◆ What you are asked to do: Excluding pictures, reproduce word for word the lines from the one containing "RADIO pin MISO: D0 -> D6" through the end of the material below.

◆ The input:
◆ ◆ ◆

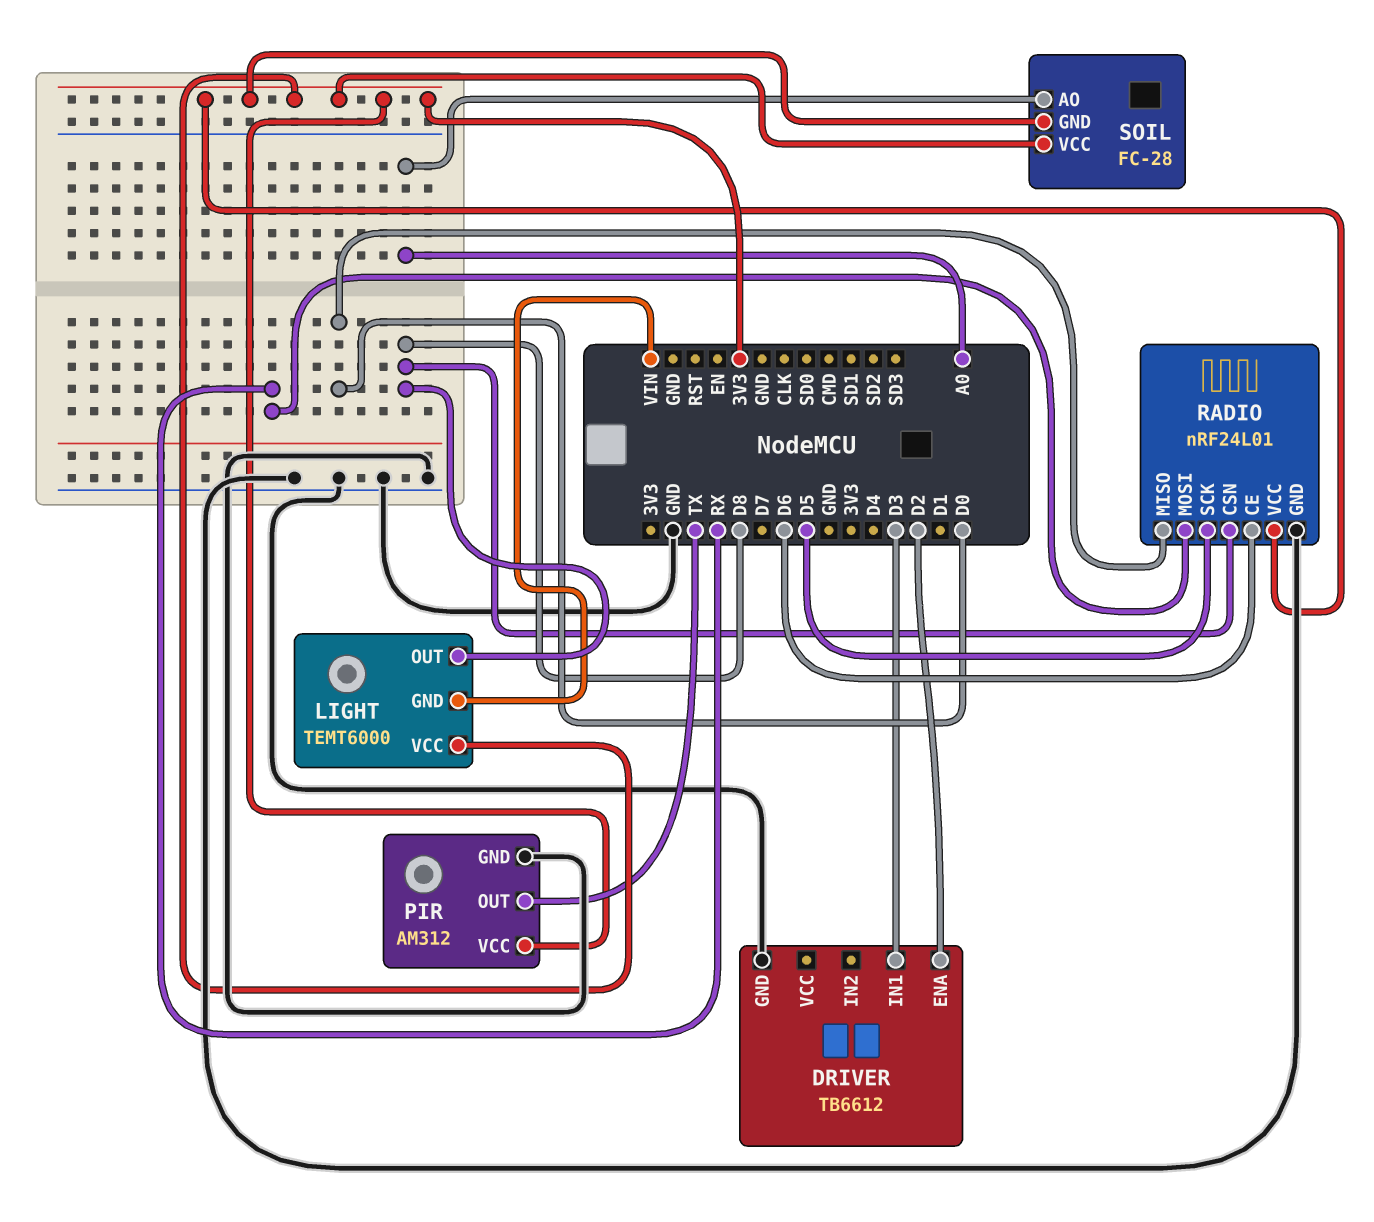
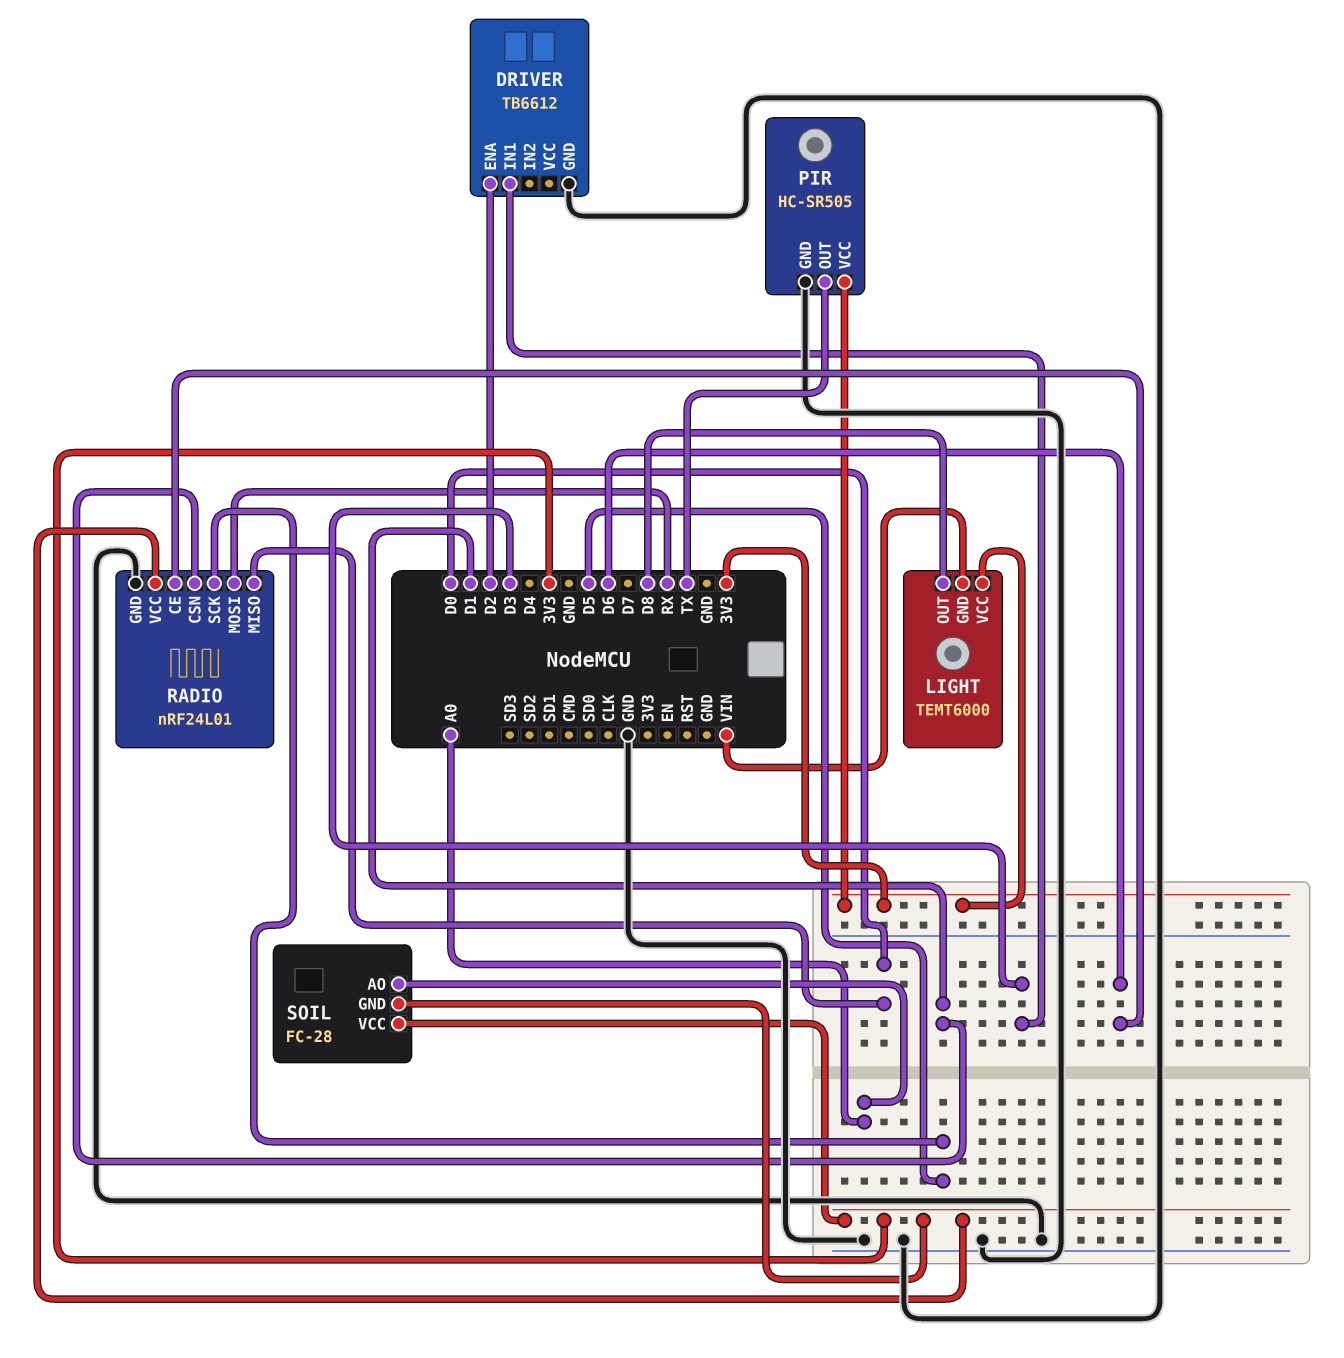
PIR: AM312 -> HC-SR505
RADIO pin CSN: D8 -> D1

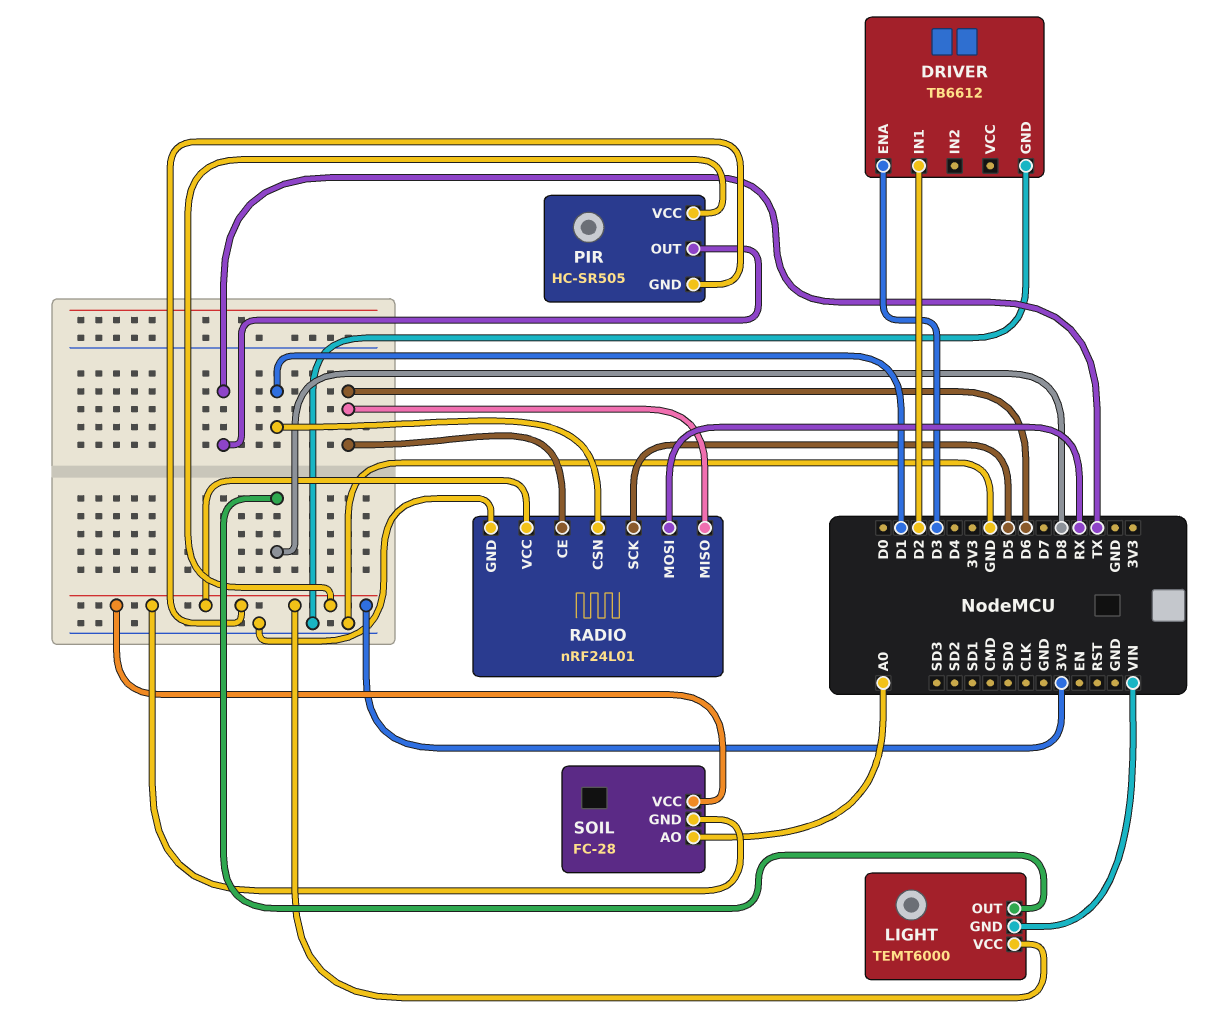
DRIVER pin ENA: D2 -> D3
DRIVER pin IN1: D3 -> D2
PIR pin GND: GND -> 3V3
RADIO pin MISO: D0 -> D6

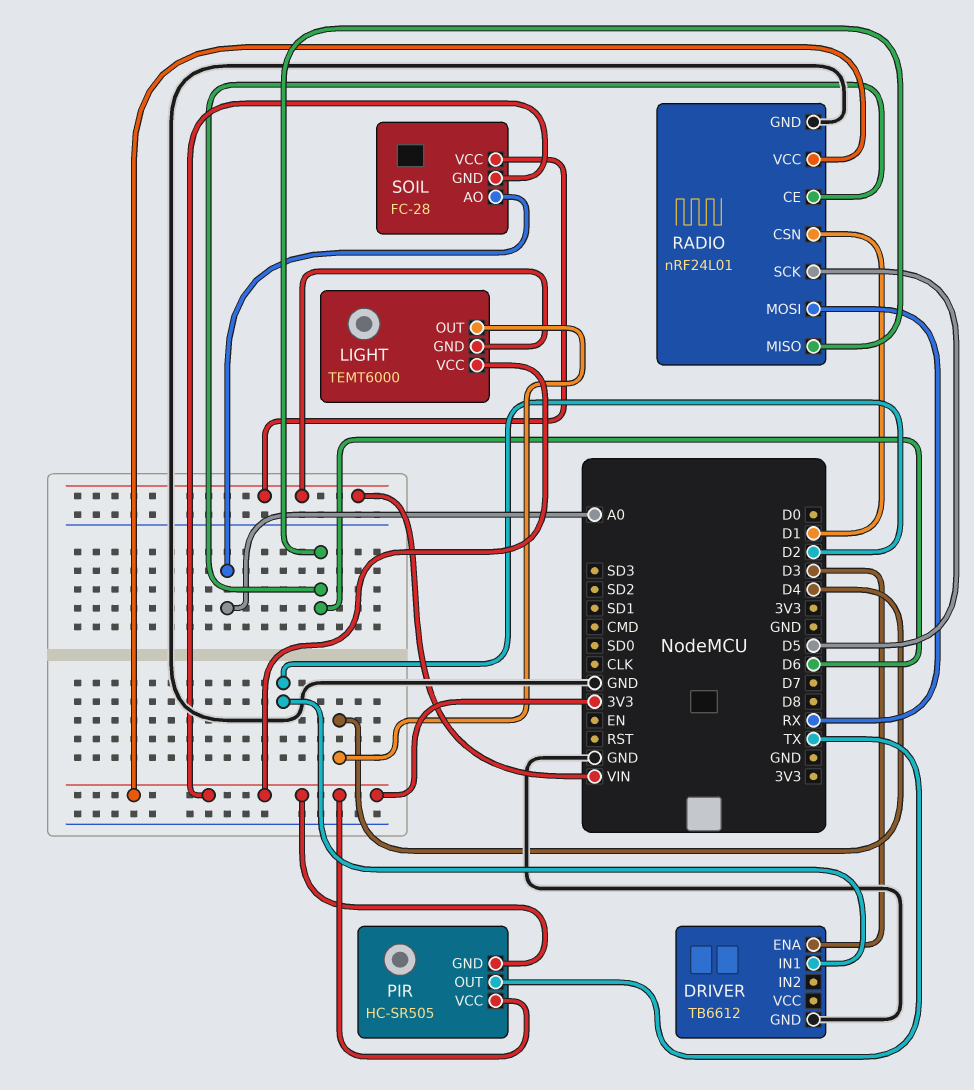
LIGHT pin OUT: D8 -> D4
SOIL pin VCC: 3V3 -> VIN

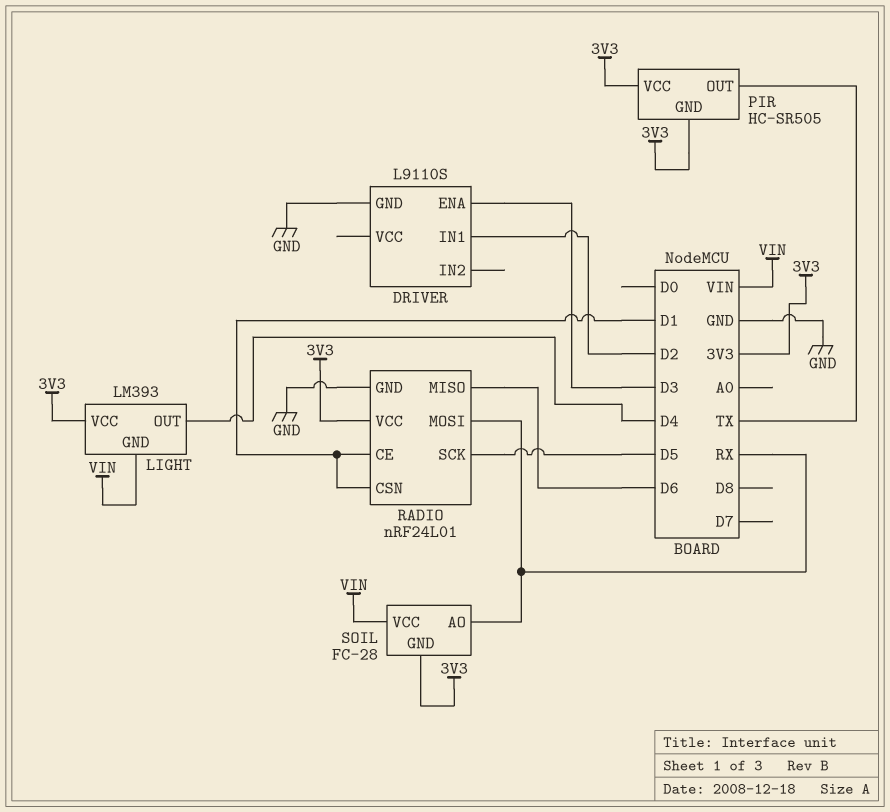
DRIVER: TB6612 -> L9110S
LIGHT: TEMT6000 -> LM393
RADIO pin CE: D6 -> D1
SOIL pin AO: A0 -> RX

◆ ◆ ◆

◆ Solved exercise:
RADIO pin MISO: D0 -> D6

LIGHT pin OUT: D8 -> D4
SOIL pin VCC: 3V3 -> VIN

DRIVER: TB6612 -> L9110S
LIGHT: TEMT6000 -> LM393
RADIO pin CE: D6 -> D1
SOIL pin AO: A0 -> RX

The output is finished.